YOUR OBJECTIVE: Collect every line in the records below that contains the word "orange".

EXTRACTED DATA:
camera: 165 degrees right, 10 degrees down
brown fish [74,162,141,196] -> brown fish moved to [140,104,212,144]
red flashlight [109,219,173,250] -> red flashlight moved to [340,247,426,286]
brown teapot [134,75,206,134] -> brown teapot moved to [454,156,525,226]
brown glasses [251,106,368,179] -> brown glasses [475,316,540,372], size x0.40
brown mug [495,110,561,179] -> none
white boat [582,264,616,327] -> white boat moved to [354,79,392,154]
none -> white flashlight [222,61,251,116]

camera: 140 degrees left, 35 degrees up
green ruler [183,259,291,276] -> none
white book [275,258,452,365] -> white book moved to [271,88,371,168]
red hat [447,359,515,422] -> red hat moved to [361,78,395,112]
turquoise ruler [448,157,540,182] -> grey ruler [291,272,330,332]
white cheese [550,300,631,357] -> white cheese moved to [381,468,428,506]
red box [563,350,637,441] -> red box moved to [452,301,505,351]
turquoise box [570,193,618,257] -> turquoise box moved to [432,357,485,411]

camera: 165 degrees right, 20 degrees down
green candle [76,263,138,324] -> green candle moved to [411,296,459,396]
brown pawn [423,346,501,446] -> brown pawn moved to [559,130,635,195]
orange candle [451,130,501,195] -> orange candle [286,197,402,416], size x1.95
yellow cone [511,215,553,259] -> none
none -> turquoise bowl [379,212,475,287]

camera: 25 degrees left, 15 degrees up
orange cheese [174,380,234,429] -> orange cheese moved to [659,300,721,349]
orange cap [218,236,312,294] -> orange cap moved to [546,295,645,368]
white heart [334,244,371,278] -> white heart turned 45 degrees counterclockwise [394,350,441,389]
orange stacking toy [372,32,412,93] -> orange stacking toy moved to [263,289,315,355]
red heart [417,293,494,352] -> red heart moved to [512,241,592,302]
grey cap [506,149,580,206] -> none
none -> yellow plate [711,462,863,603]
* * *
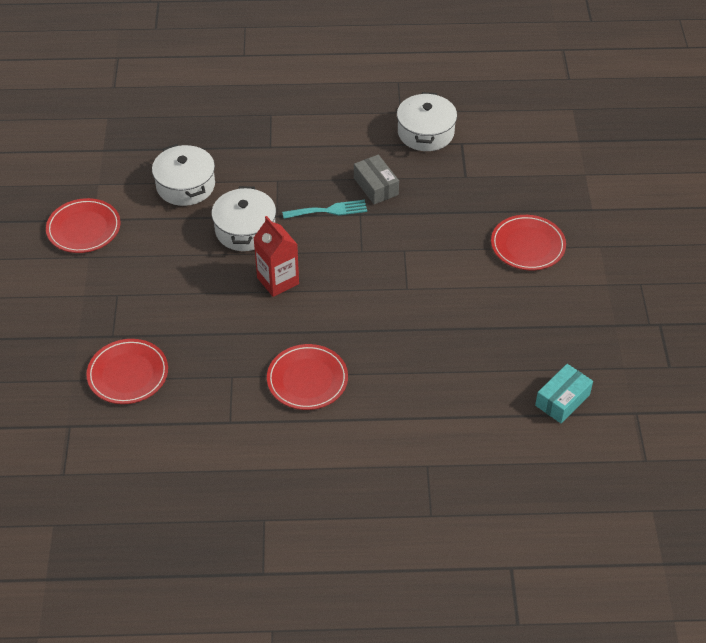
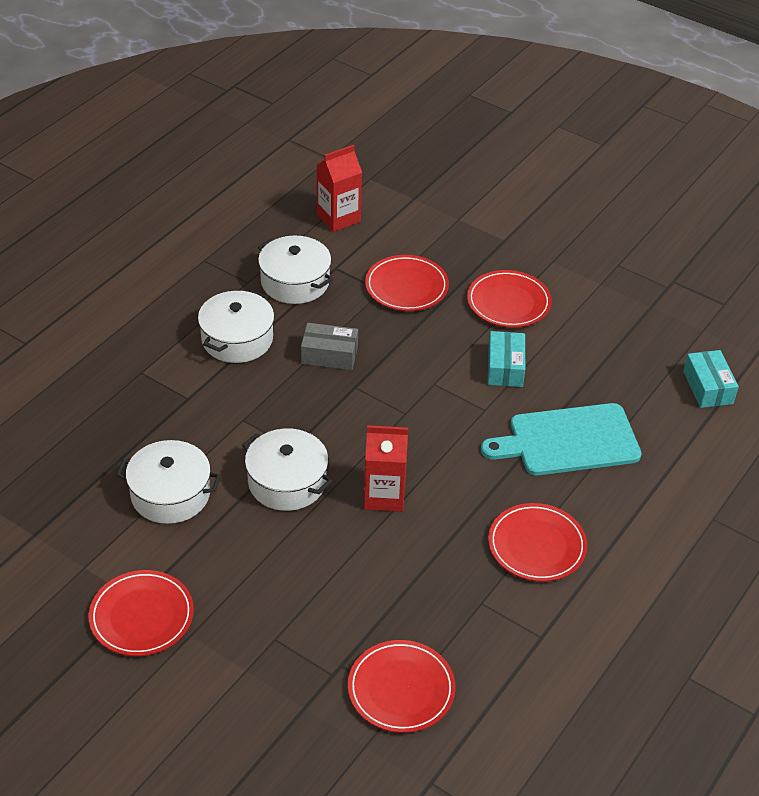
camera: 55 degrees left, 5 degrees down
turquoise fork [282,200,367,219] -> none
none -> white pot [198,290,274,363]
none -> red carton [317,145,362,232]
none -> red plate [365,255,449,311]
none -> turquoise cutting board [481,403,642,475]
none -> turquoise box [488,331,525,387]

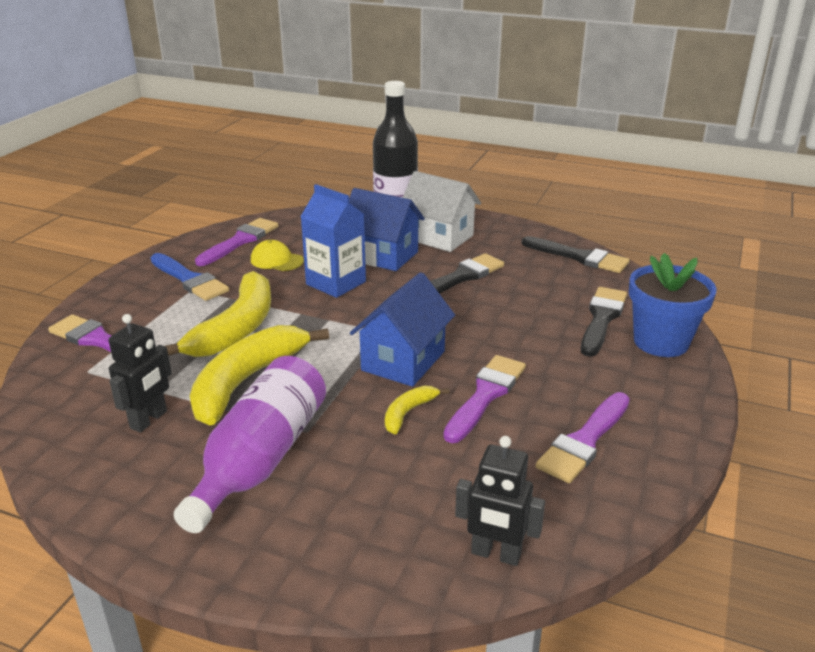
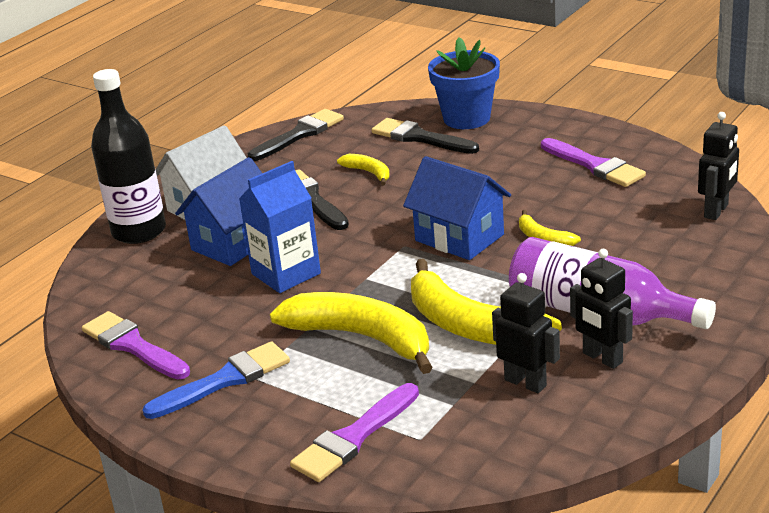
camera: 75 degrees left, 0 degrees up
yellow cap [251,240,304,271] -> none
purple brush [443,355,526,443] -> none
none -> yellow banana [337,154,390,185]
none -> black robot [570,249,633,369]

SOLUTION BELOW:
orange candle [451,130,501,195] -> orange candle [286,197,402,416], size x1.95
orange cheese [174,380,234,429] -> orange cheese moved to [659,300,721,349]
orange cap [218,236,312,294] -> orange cap moved to [546,295,645,368]
orange stacking toy [372,32,412,93] -> orange stacking toy moved to [263,289,315,355]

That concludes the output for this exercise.